BEGIN STORED DATA

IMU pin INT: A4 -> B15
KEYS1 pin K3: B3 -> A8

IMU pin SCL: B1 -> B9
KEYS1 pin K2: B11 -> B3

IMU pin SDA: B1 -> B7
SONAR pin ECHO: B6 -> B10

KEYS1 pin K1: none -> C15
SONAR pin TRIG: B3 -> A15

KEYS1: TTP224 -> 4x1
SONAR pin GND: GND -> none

END STORED DATA
BEGIN STORED DATA

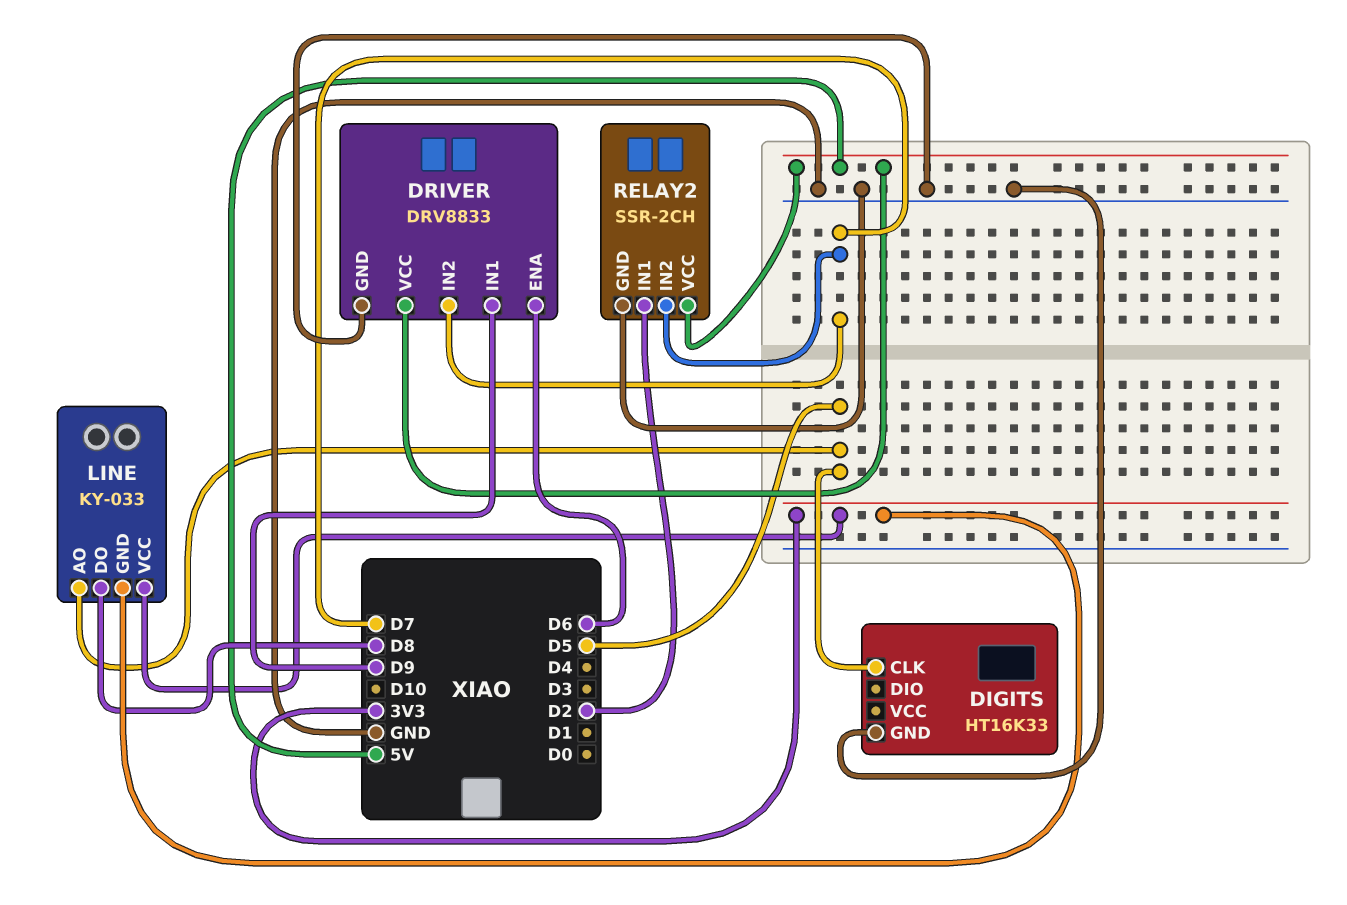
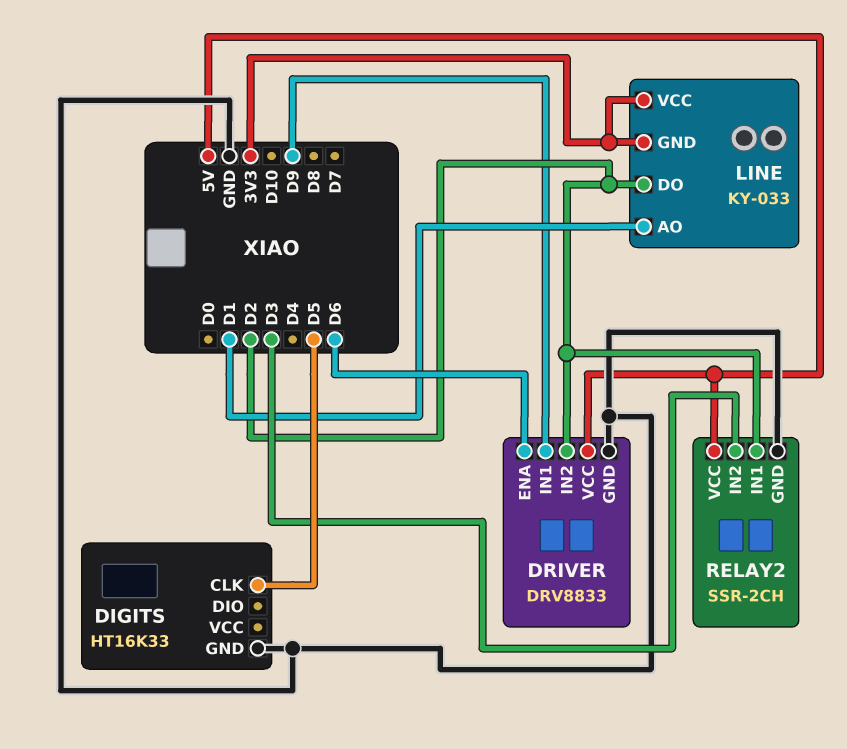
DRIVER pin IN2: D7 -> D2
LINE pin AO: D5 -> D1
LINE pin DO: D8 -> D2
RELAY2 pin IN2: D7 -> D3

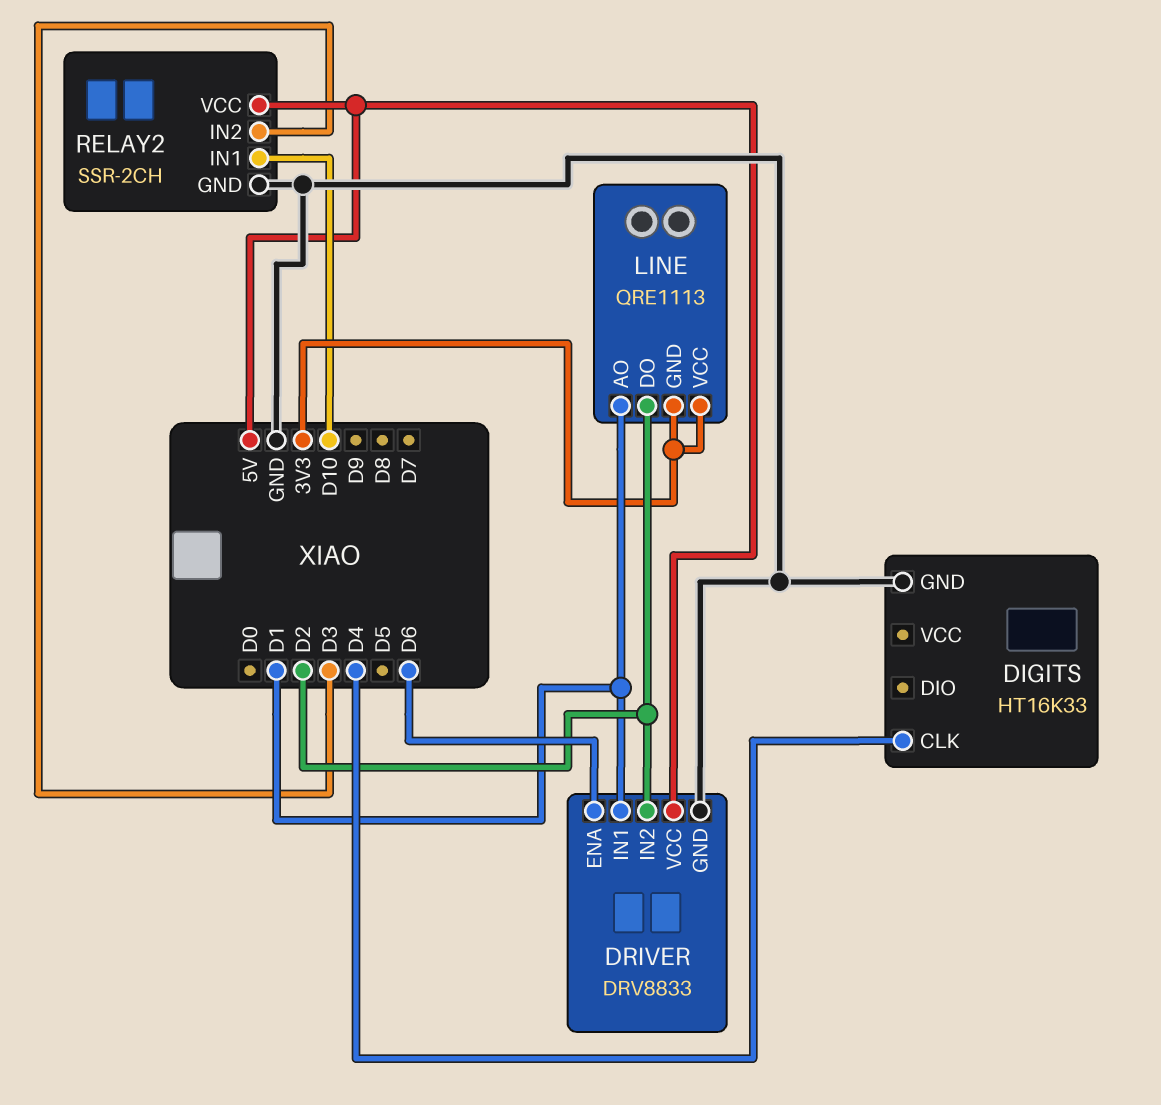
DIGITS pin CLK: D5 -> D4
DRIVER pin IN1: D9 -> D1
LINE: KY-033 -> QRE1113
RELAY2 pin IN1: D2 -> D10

END STORED DATA

[GOAL OF THE EXERCISE] From the material above, retype precisely the lines between the line holding "SONAR pin TRIG: B3 -> A15" and the line holding "SONAR pin GND: GND -> none", inclusive, and nothing beyond them.

[WRITTEN SOLUTION]
SONAR pin TRIG: B3 -> A15

KEYS1: TTP224 -> 4x1
SONAR pin GND: GND -> none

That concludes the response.